Before-and-after object lists

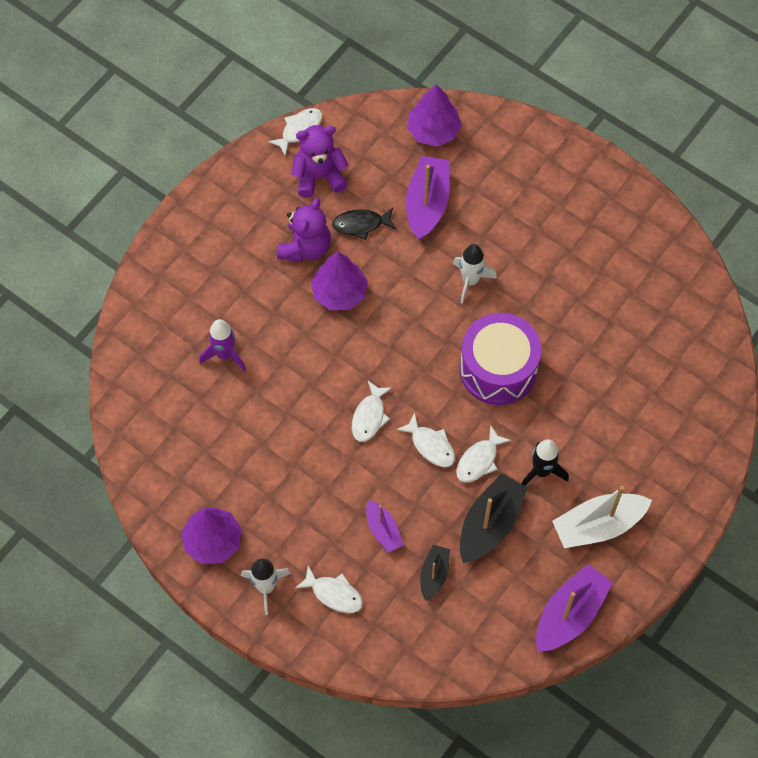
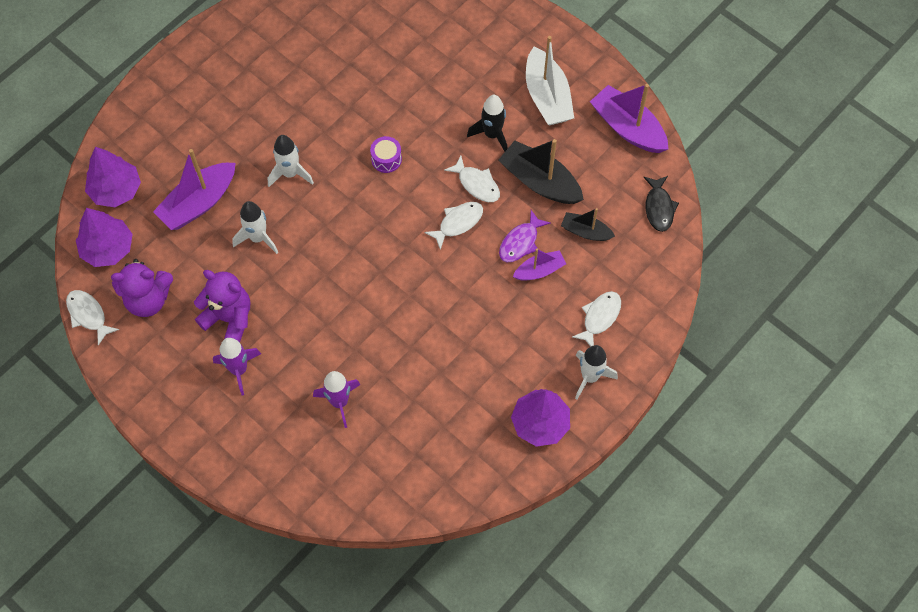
camera: 85 degrees left, 0 degrees up
purple teddy bear [291,125,349,198] -> purple teddy bear turned 90 degrees counterclockwise [111,259,173,317]
purple tree [311,252,368,310] -> purple tree moved to [76,208,133,267]
black fish [332,208,396,240] -> black fish moved to [643,176,679,232]
white fish [352,381,392,442] -> none
purple boat [406,156,450,240] -> purple boat turned 60 degrees counterclockwise [153,149,235,230]
purple drum [460,313,541,405] -> purple drum [370,136,402,173], size x0.41
none -> purple rocket [213,338,261,396]
none -> white rocket [232,201,278,254]
none -> purple fish [499,210,551,262]

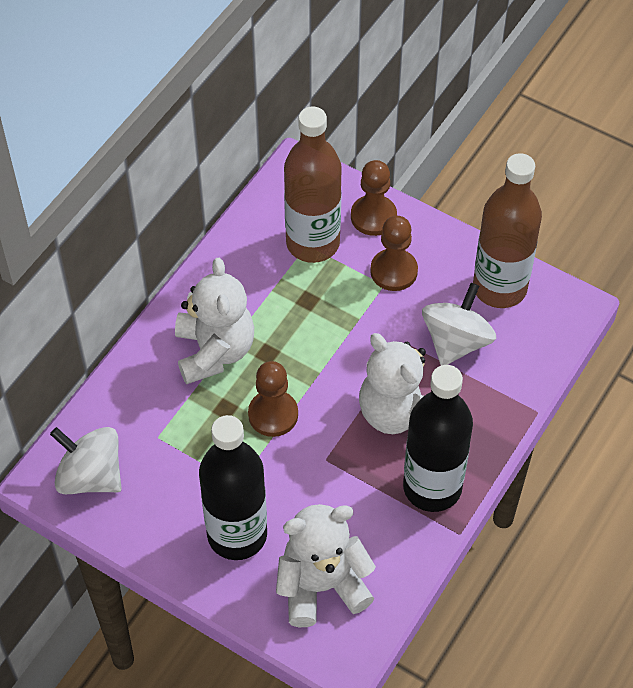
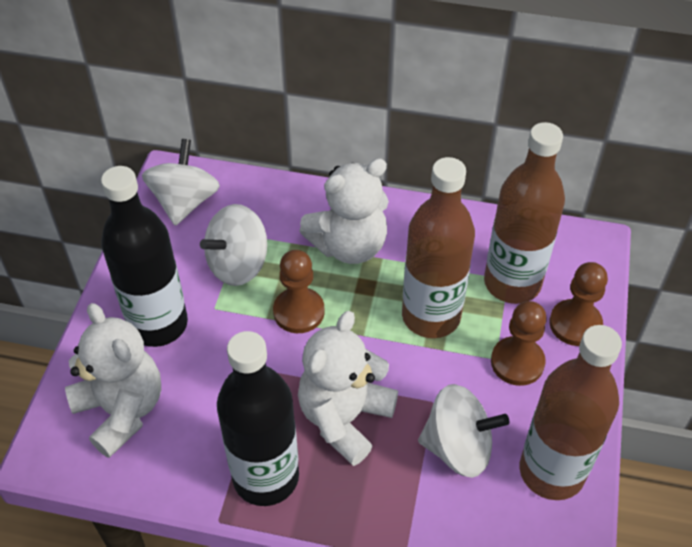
camera: 70 degrees right, 5 degrees down
none -> white spinning top [200,204,268,286]
none -> brown bottle [402,157,475,338]

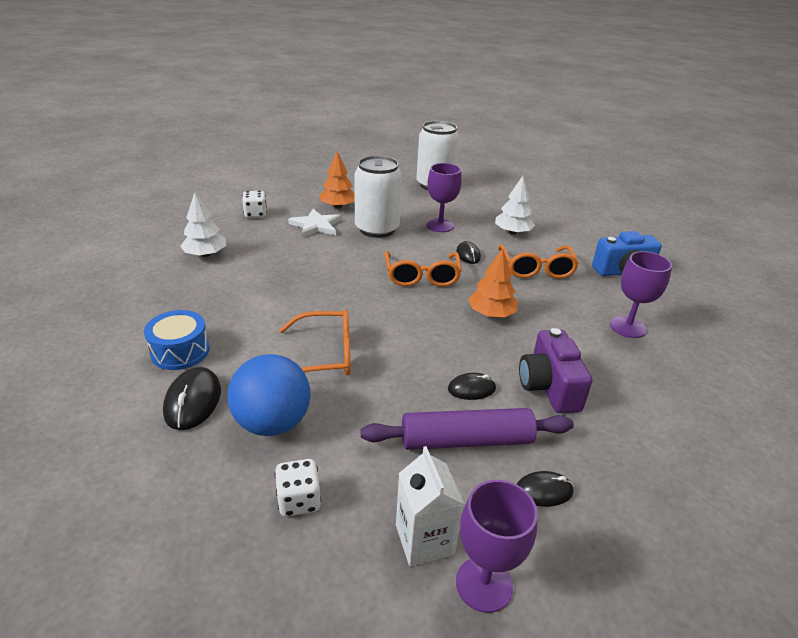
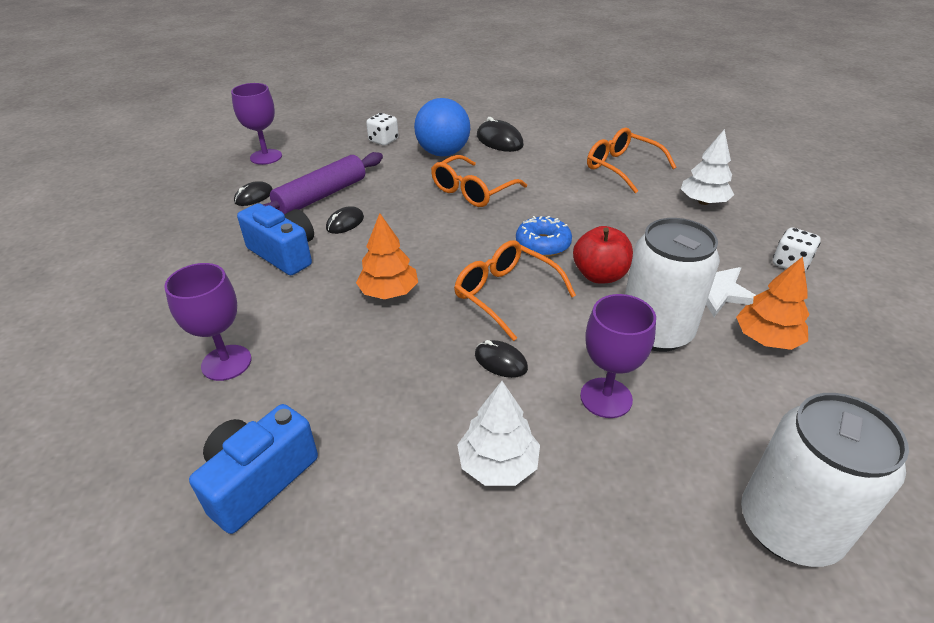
camera: 140 degrees right, 5 degrees up
blue drum [144,310,210,370] -> none
white carton [396,446,464,566] -> none
orange glasses [498,244,579,279] -> orange glasses moved to [587,128,676,193]
purple camera [519,328,592,413] -> blue camera [237,203,314,275]
none -> blue donut [516,216,572,257]
none -> red apple [573,226,633,283]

▶ [PROBLEM REQUIREMENTS]
An exact transcription is needed of the lines from the one with "purple boat [406,156,450,240]" to the one with "orange glasses [498,244,579,279]" above, both ends included, with pictures left out.

▶ [RESULT]
purple boat [406,156,450,240] -> purple boat turned 60 degrees counterclockwise [153,149,235,230]
purple drum [460,313,541,405] -> purple drum [370,136,402,173], size x0.41
none -> purple rocket [213,338,261,396]
none -> white rocket [232,201,278,254]
none -> purple fish [499,210,551,262]

camera: 70 degrees right, 5 degrees down
none -> white spinning top [200,204,268,286]
none -> brown bottle [402,157,475,338]

camera: 140 degrees right, 5 degrees up
blue drum [144,310,210,370] -> none
white carton [396,446,464,566] -> none
orange glasses [498,244,579,279] -> orange glasses moved to [587,128,676,193]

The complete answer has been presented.